» ENTRIES SUPPLIED:
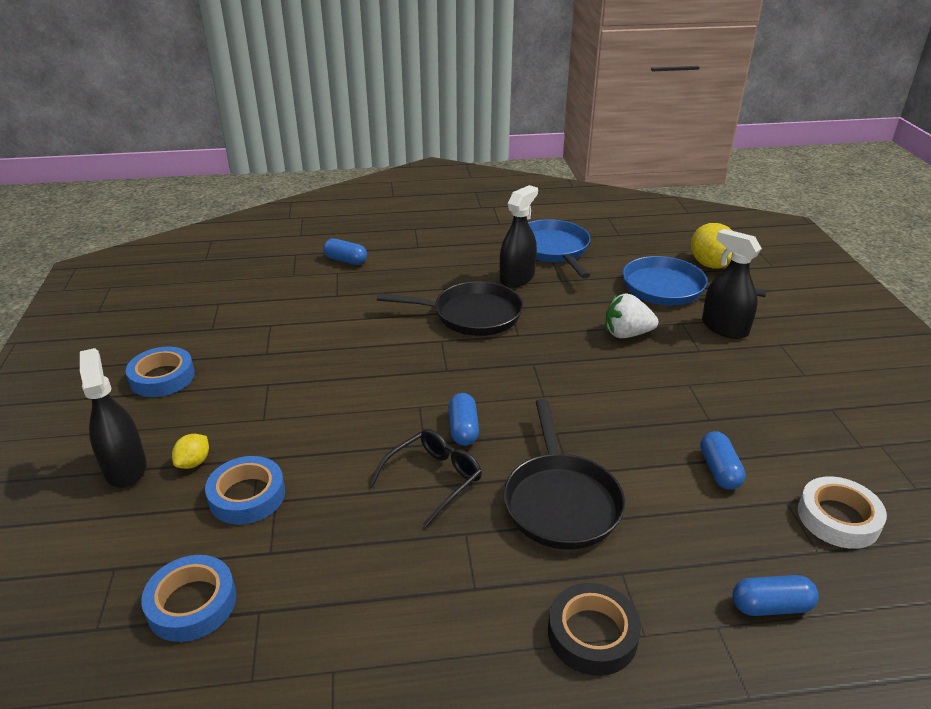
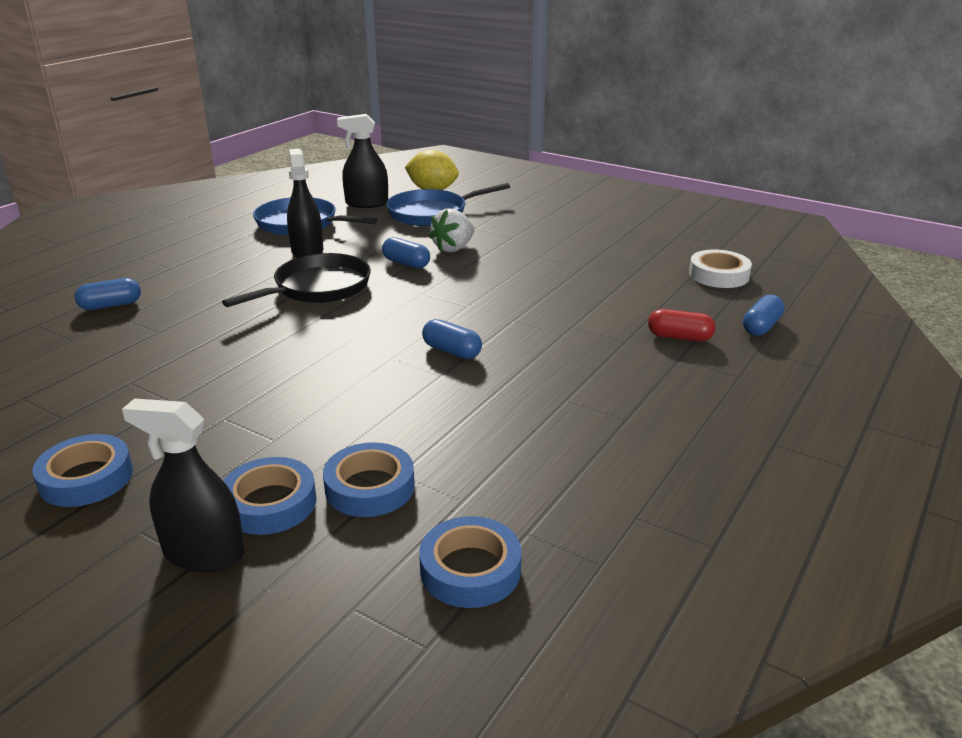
camera: 50 degrees left, 5 degrees down
(194, 462) = (270, 503): yellow lemon -> blue tape
(433, 479) = (489, 387): black glasses -> none
(560, 502) = (587, 349): black pan -> none
(592, 634) = (720, 393): black tape -> none
(662, 552) = (679, 337): none -> red capsule
(719, 470) = (634, 286): blue capsule -> blue capsule (406, 263)
(724, 328) = (505, 219): black spray bottle -> black spray bottle (366, 203)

» AIM OF THE EXERCISE: Word for word, restate the material above; do not carry over the pictures.

» ANSWER FOR THE TASK:
camera: 50 degrees left, 5 degrees down
(194, 462) = (270, 503): yellow lemon -> blue tape
(433, 479) = (489, 387): black glasses -> none
(560, 502) = (587, 349): black pan -> none
(592, 634) = (720, 393): black tape -> none
(662, 552) = (679, 337): none -> red capsule
(719, 470) = (634, 286): blue capsule -> blue capsule (406, 263)
(724, 328) = (505, 219): black spray bottle -> black spray bottle (366, 203)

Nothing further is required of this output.